(About this task):
Every line from the line containing "grey dice [455,331,485,368]" through the final line below is to be repeated exactly; no other line is.

Items listed in a dataset:
* * * * *
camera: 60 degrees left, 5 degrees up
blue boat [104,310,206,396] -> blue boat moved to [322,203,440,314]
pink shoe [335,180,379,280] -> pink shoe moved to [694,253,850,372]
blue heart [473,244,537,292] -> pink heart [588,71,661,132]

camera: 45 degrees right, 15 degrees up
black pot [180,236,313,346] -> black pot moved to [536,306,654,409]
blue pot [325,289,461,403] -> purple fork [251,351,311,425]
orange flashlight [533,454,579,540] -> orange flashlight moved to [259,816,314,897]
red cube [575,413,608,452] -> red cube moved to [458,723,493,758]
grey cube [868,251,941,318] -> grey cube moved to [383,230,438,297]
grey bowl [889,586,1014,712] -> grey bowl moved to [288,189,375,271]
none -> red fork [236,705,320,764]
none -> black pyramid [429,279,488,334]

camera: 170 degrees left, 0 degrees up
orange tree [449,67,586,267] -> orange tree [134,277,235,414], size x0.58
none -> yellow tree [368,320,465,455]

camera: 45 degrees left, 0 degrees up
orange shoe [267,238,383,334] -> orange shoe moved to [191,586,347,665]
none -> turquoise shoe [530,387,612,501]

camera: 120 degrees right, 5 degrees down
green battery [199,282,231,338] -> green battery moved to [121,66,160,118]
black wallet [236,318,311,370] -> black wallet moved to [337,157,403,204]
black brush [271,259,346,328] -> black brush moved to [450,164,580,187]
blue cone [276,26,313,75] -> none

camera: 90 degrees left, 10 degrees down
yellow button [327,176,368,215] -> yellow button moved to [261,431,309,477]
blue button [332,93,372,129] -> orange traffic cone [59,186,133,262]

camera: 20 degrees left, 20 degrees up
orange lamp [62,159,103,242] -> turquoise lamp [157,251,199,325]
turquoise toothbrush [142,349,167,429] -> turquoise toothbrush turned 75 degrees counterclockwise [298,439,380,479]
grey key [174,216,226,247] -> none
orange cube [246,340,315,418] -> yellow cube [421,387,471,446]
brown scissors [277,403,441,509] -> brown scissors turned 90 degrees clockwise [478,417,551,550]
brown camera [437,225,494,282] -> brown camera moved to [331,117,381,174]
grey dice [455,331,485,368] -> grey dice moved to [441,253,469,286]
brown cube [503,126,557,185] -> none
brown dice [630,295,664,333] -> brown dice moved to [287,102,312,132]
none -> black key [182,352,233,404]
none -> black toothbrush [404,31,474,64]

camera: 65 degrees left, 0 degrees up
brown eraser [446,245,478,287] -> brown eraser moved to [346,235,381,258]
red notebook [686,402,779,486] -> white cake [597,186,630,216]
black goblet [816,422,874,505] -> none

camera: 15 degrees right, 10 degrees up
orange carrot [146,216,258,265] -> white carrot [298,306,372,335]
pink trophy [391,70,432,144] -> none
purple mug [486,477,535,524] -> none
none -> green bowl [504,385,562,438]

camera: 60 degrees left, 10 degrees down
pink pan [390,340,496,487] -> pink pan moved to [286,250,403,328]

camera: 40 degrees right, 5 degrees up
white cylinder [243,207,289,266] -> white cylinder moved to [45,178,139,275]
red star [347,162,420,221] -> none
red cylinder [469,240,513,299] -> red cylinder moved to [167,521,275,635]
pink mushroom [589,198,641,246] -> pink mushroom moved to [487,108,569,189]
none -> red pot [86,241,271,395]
* * * * *
(Response):
grey dice [455,331,485,368] -> grey dice moved to [441,253,469,286]
brown cube [503,126,557,185] -> none
brown dice [630,295,664,333] -> brown dice moved to [287,102,312,132]
none -> black key [182,352,233,404]
none -> black toothbrush [404,31,474,64]

camera: 65 degrees left, 0 degrees up
brown eraser [446,245,478,287] -> brown eraser moved to [346,235,381,258]
red notebook [686,402,779,486] -> white cake [597,186,630,216]
black goblet [816,422,874,505] -> none

camera: 15 degrees right, 10 degrees up
orange carrot [146,216,258,265] -> white carrot [298,306,372,335]
pink trophy [391,70,432,144] -> none
purple mug [486,477,535,524] -> none
none -> green bowl [504,385,562,438]

camera: 60 degrees left, 10 degrees down
pink pan [390,340,496,487] -> pink pan moved to [286,250,403,328]

camera: 40 degrees right, 5 degrees up
white cylinder [243,207,289,266] -> white cylinder moved to [45,178,139,275]
red star [347,162,420,221] -> none
red cylinder [469,240,513,299] -> red cylinder moved to [167,521,275,635]
pink mushroom [589,198,641,246] -> pink mushroom moved to [487,108,569,189]
none -> red pot [86,241,271,395]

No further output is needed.